▶ [Data for analysis]
===

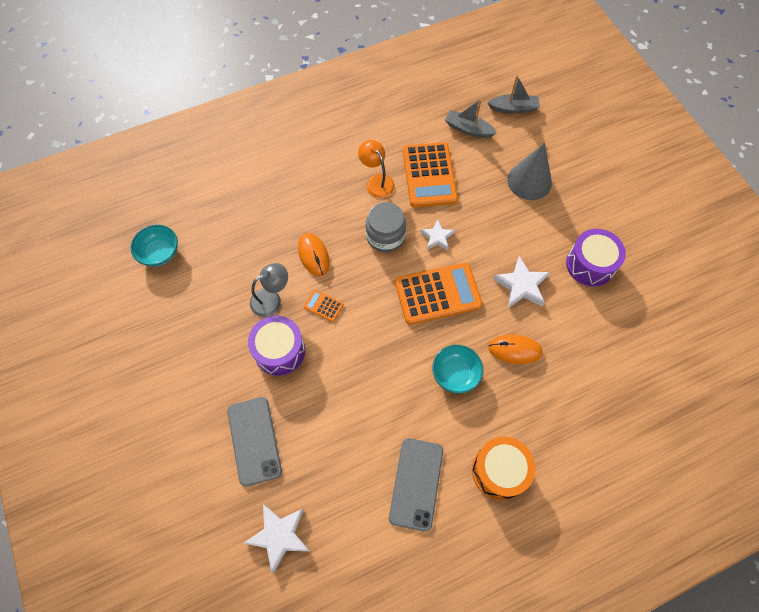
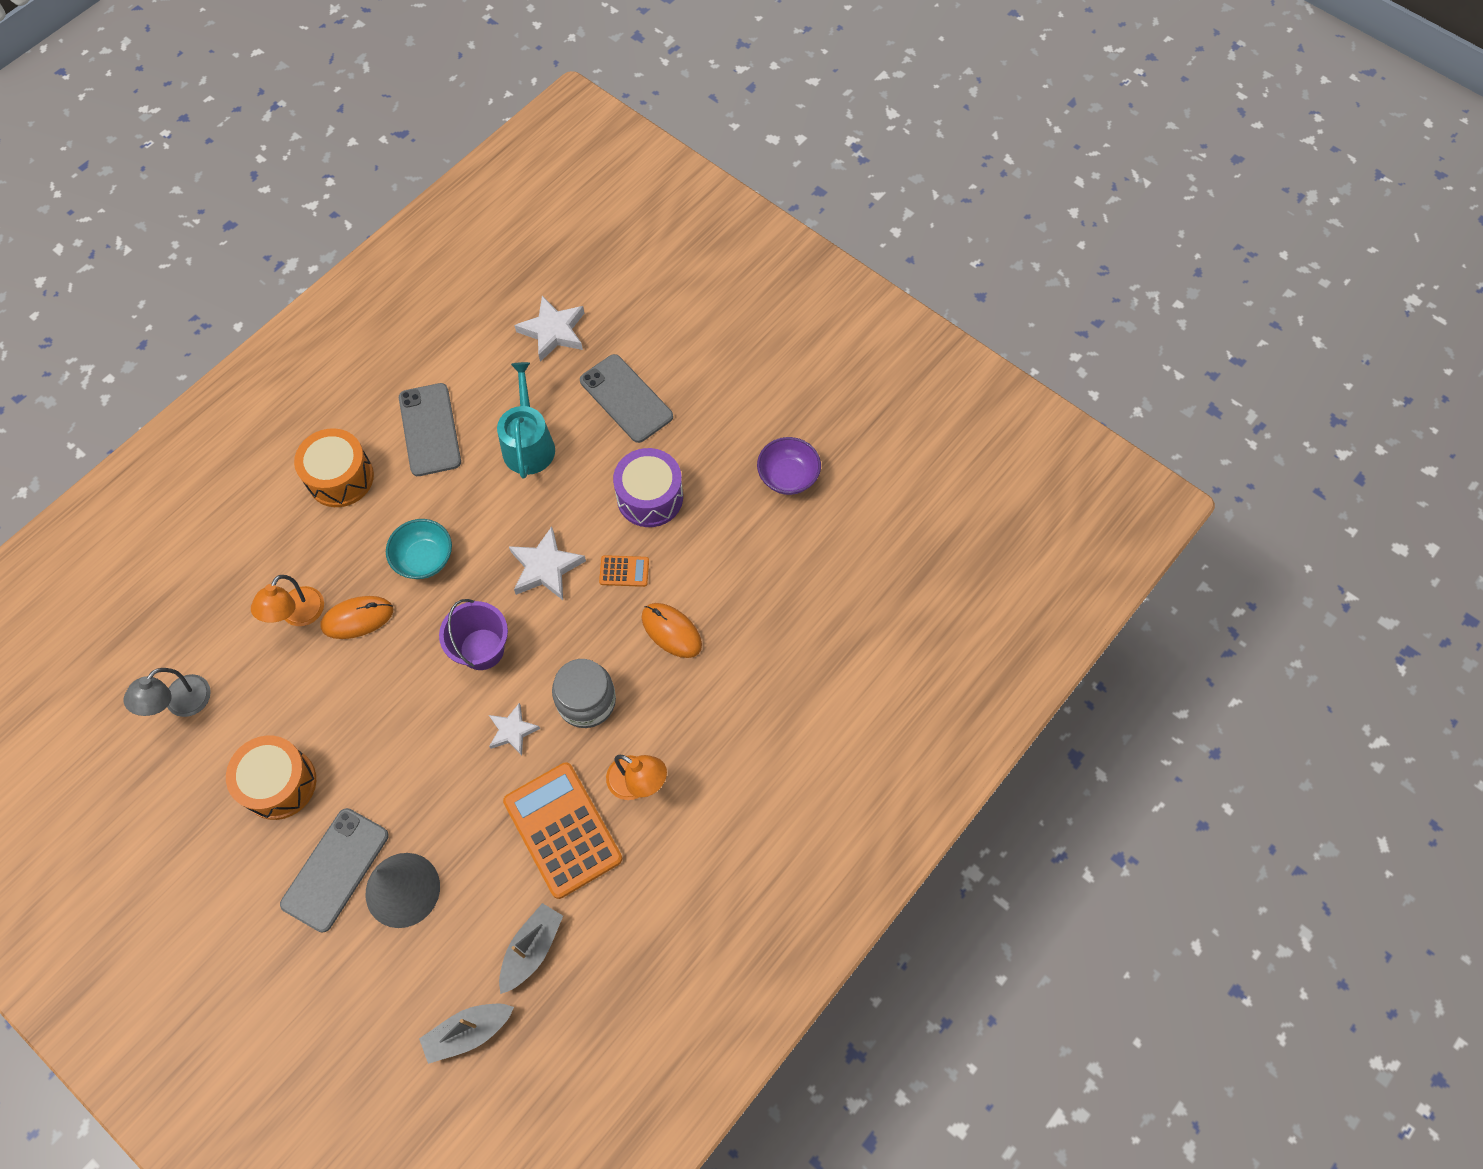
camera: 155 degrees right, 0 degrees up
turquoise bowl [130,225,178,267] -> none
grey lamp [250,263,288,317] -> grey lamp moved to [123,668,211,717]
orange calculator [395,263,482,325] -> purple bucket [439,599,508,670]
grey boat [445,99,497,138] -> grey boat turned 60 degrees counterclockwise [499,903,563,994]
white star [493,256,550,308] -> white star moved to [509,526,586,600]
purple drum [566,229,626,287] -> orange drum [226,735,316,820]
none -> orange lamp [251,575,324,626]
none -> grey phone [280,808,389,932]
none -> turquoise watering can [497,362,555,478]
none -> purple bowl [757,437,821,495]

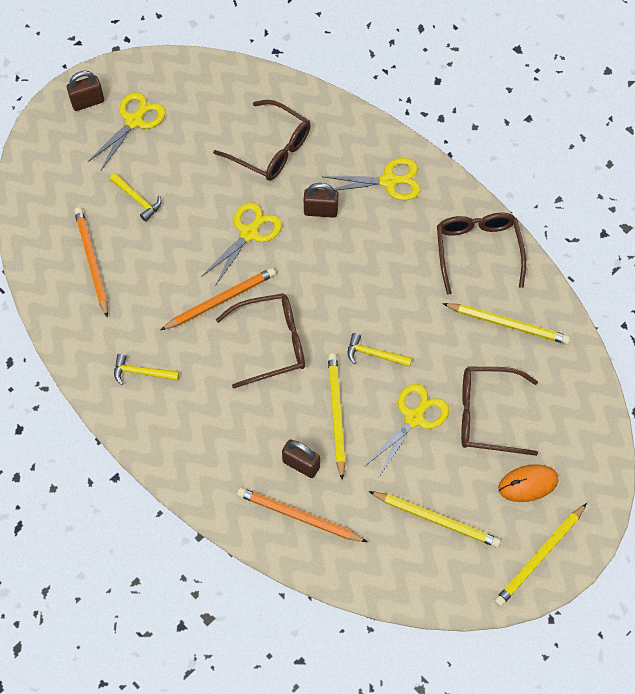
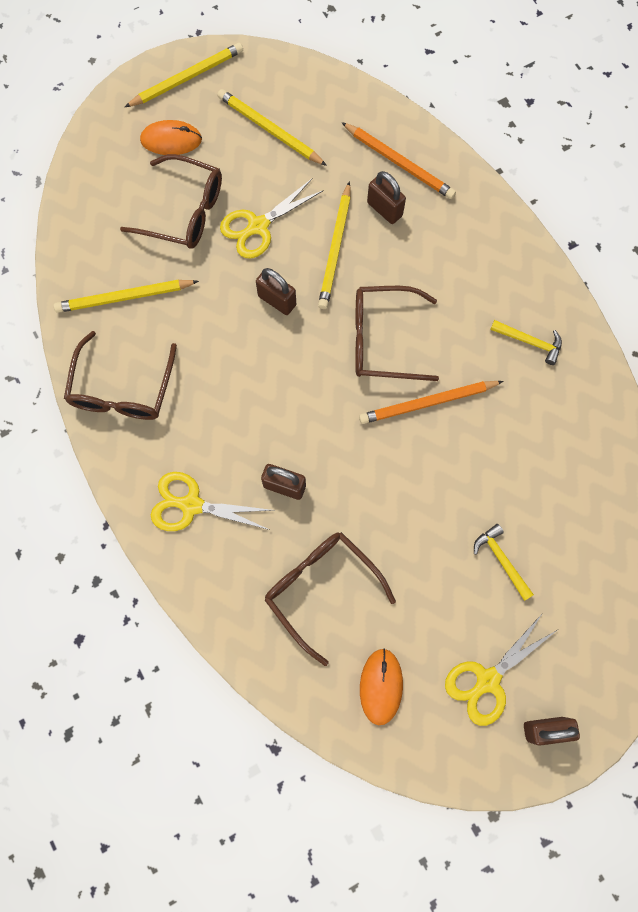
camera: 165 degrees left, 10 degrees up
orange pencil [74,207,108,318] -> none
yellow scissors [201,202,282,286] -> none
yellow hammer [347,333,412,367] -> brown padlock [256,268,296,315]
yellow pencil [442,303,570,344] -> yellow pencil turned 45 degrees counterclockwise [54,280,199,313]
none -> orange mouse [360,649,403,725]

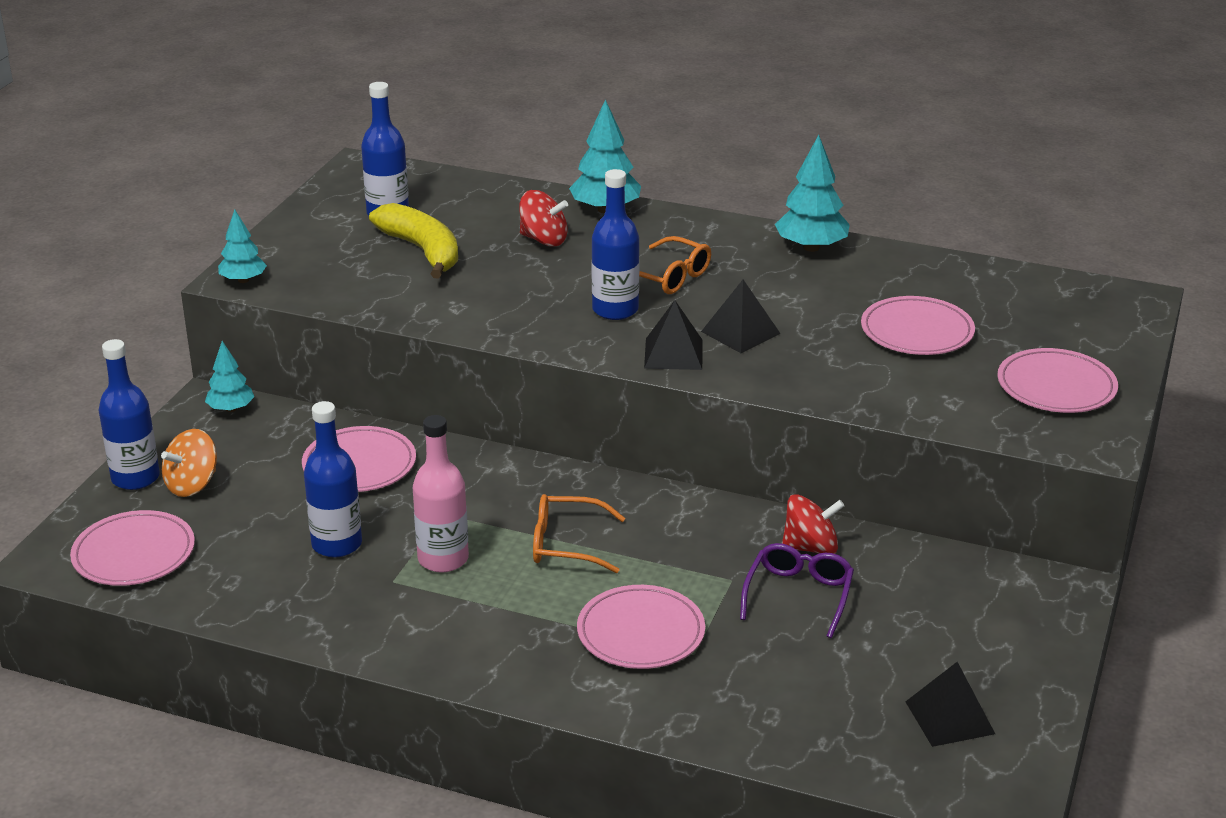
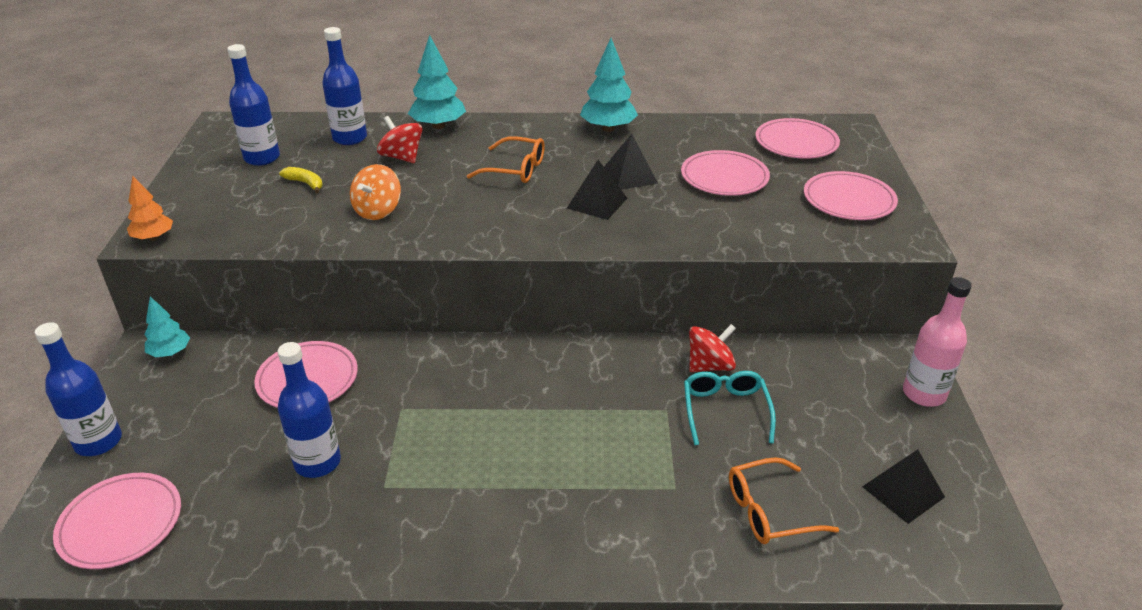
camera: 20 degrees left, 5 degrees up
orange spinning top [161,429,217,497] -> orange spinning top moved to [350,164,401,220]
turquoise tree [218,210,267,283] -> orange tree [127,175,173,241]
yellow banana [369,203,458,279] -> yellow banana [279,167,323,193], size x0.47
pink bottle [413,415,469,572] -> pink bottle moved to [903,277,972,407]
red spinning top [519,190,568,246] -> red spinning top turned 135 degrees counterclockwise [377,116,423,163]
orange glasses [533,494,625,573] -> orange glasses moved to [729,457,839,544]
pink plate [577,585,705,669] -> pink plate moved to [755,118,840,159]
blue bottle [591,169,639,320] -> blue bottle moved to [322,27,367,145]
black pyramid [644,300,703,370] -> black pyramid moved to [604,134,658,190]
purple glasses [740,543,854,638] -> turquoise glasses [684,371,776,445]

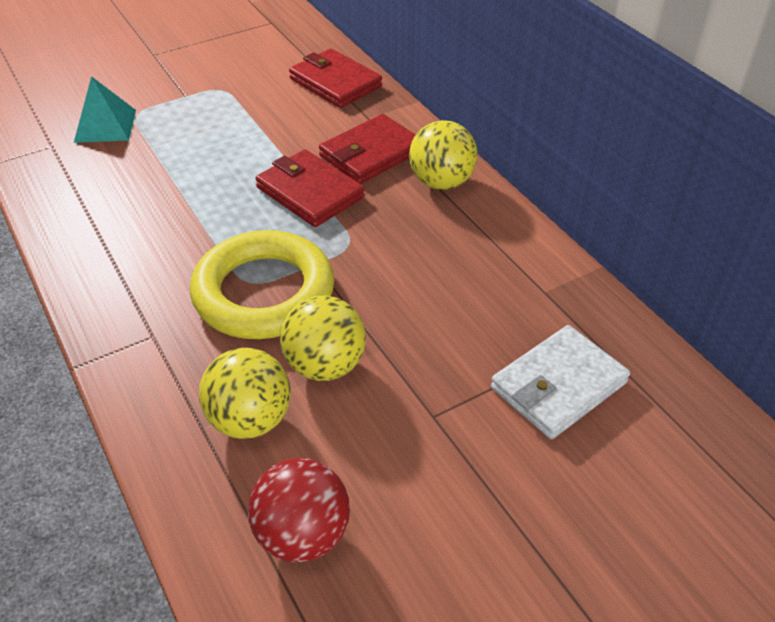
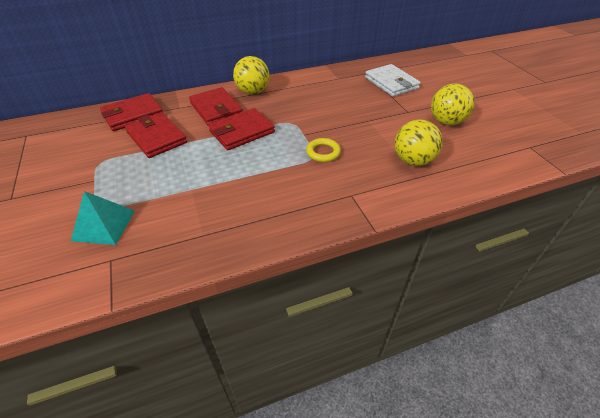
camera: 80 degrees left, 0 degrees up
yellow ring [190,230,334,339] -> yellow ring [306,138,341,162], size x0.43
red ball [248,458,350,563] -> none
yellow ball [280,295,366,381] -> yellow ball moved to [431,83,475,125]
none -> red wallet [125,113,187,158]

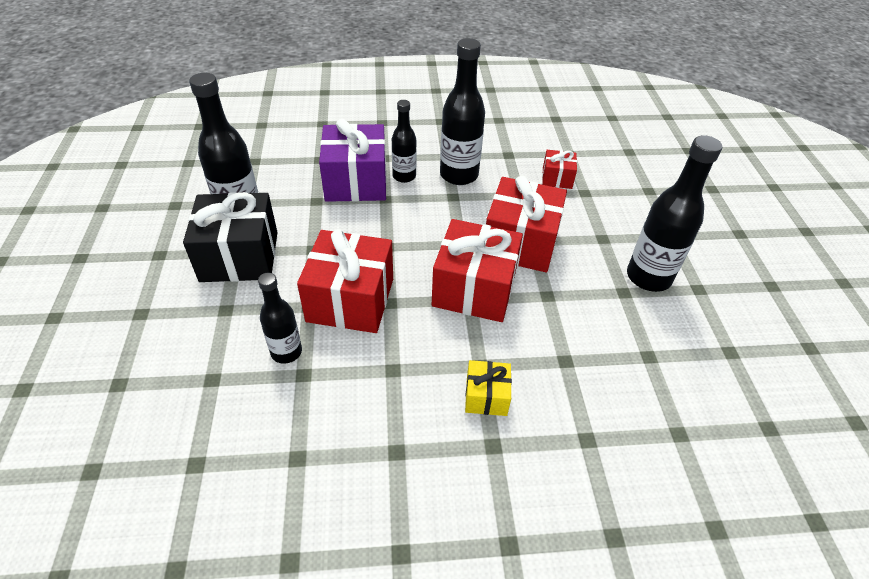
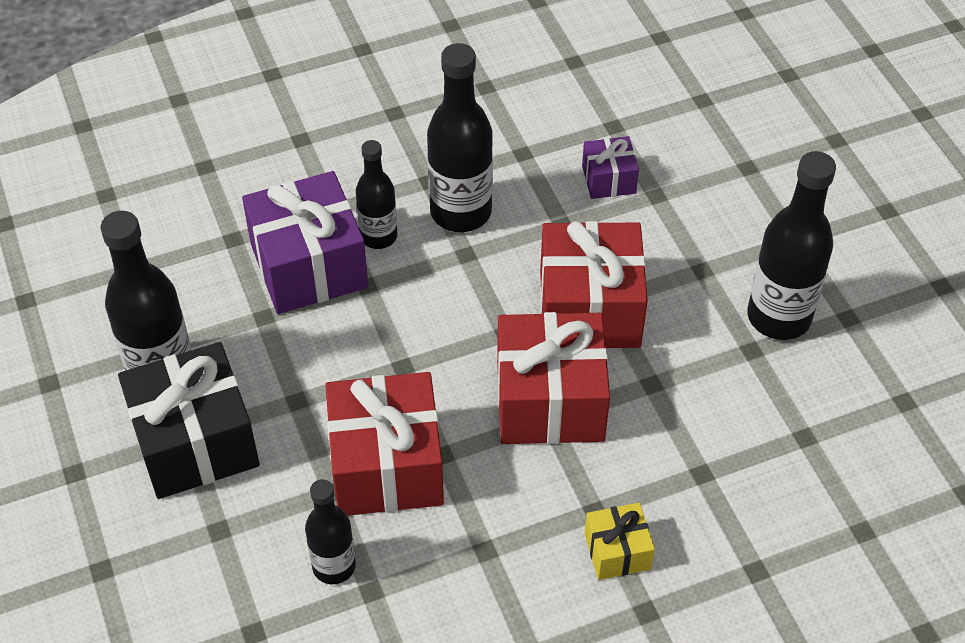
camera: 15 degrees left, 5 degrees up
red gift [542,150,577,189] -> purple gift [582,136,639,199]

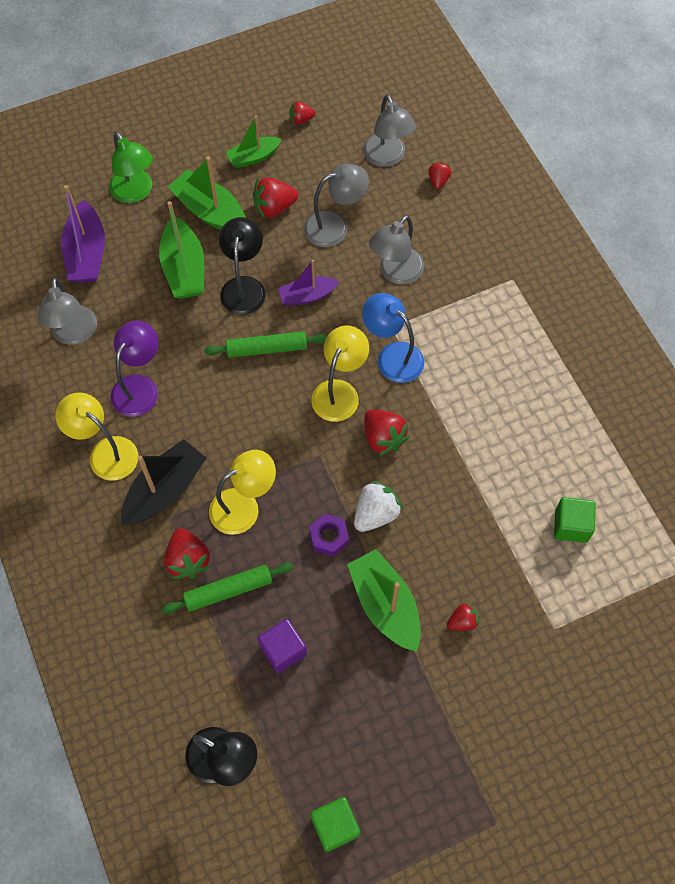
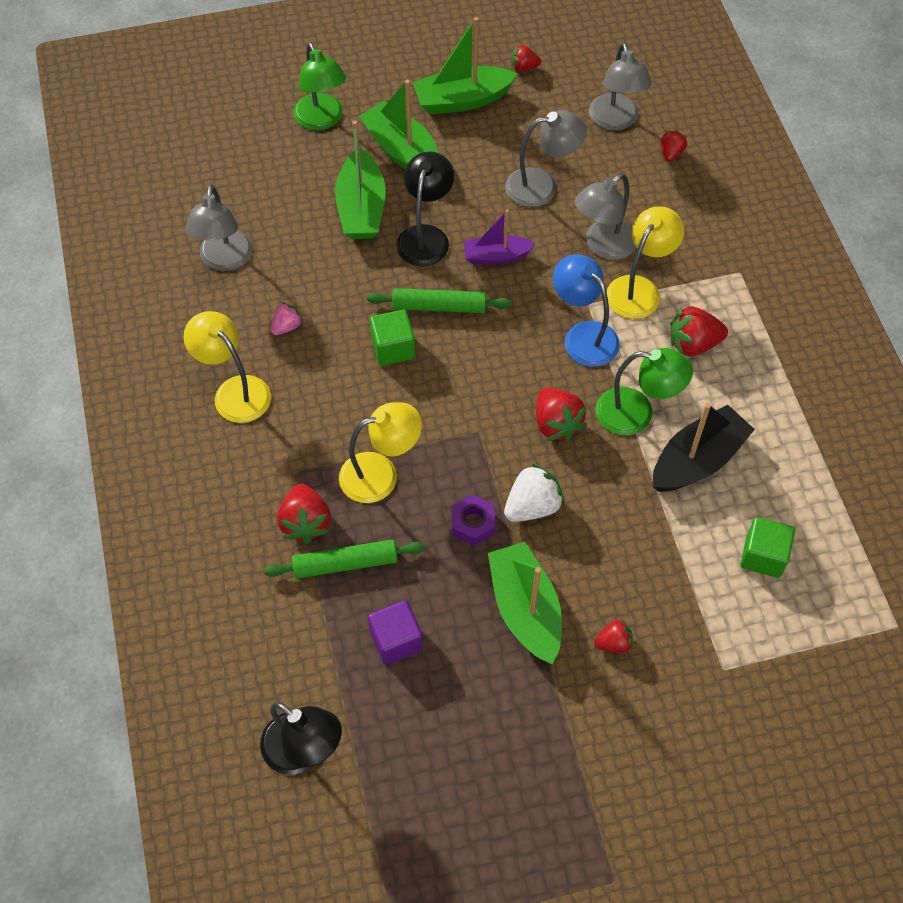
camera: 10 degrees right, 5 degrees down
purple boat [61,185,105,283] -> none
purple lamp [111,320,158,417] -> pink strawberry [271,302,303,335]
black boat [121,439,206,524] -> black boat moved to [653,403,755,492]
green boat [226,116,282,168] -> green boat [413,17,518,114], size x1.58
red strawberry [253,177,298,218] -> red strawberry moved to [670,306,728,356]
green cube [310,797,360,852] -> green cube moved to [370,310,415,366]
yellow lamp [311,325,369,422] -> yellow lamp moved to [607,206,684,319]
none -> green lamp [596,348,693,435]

===

Taking the records above, print only and exactly the lines from the line with "none -> red wallet [125,113,187,158]" to the line with "green cube [310,797,360,852]", both kept, and exclude pictures.

none -> red wallet [125,113,187,158]

camera: 15 degrees left, 5 degrees up
red gift [542,150,577,189] -> purple gift [582,136,639,199]

camera: 10 degrees right, 5 degrees down
purple boat [61,185,105,283] -> none
purple lamp [111,320,158,417] -> pink strawberry [271,302,303,335]
black boat [121,439,206,524] -> black boat moved to [653,403,755,492]
green boat [226,116,282,168] -> green boat [413,17,518,114], size x1.58
red strawberry [253,177,298,218] -> red strawberry moved to [670,306,728,356]
green cube [310,797,360,852] -> green cube moved to [370,310,415,366]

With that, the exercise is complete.